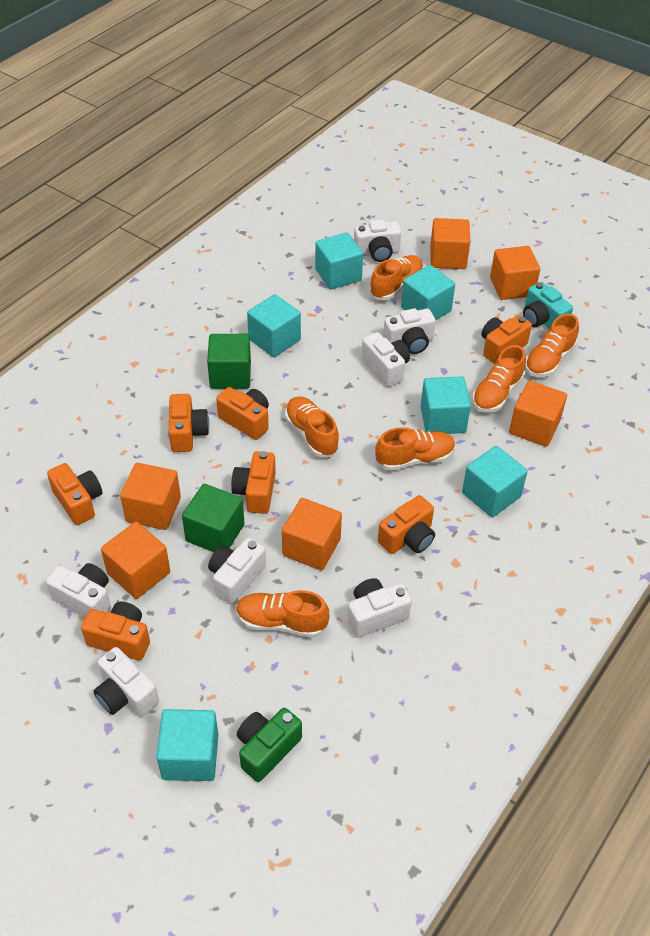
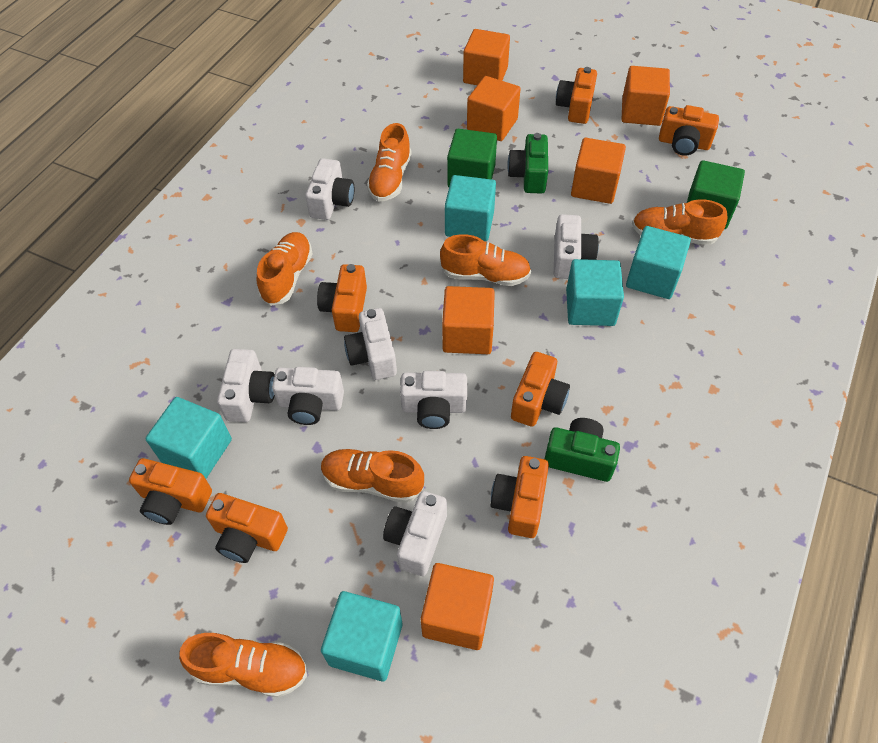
green camera: 1 -> 2
turquoise camera: 1 -> 0
turquoise cube: 6 -> 5

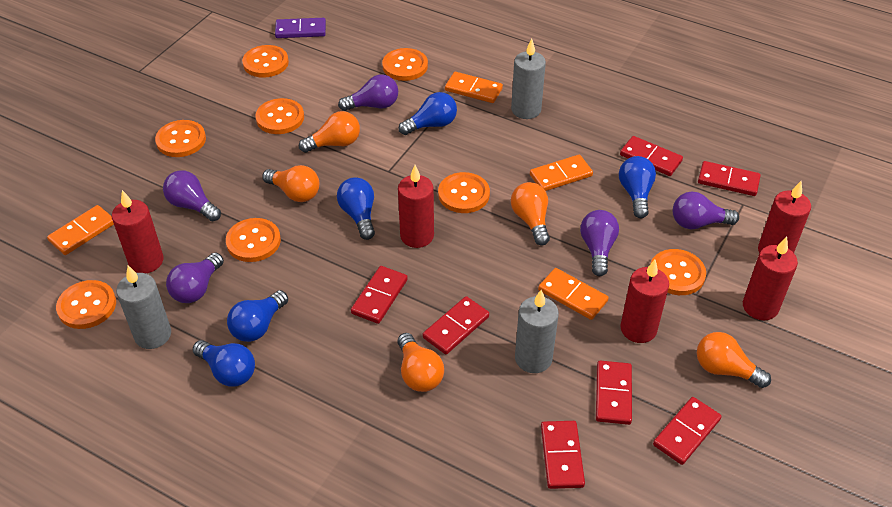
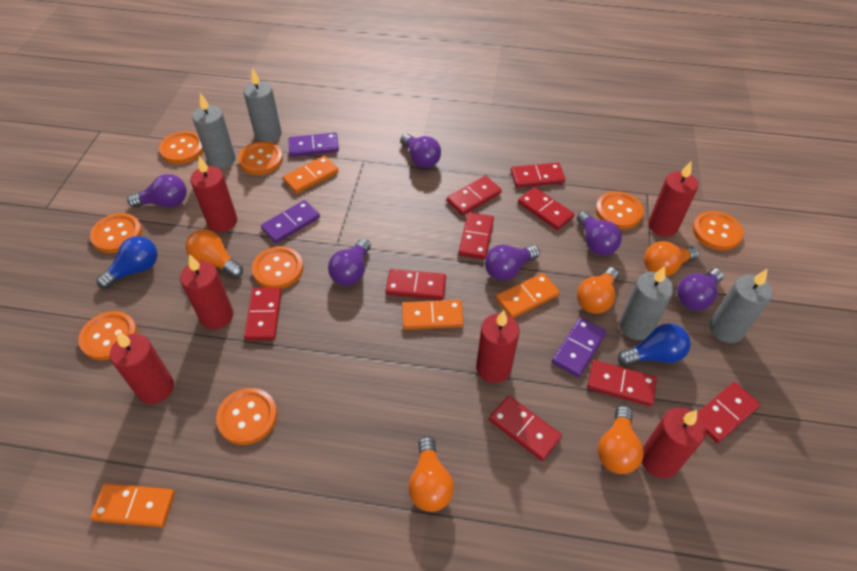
blue light bulb: 5 -> 2
grey candle: 3 -> 4
purple domino: 1 -> 3
purple light bulb: 5 -> 6
red candle: 5 -> 6
red domino: 7 -> 9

* [TASK TO CARRY OUT]: Print every record exactly, without the pictures.

* [SOLUTION FOR THIS PROBLEM]:
green camera: 1 -> 2
turquoise camera: 1 -> 0
turquoise cube: 6 -> 5

blue light bulb: 5 -> 2
grey candle: 3 -> 4
purple domino: 1 -> 3
purple light bulb: 5 -> 6
red candle: 5 -> 6
red domino: 7 -> 9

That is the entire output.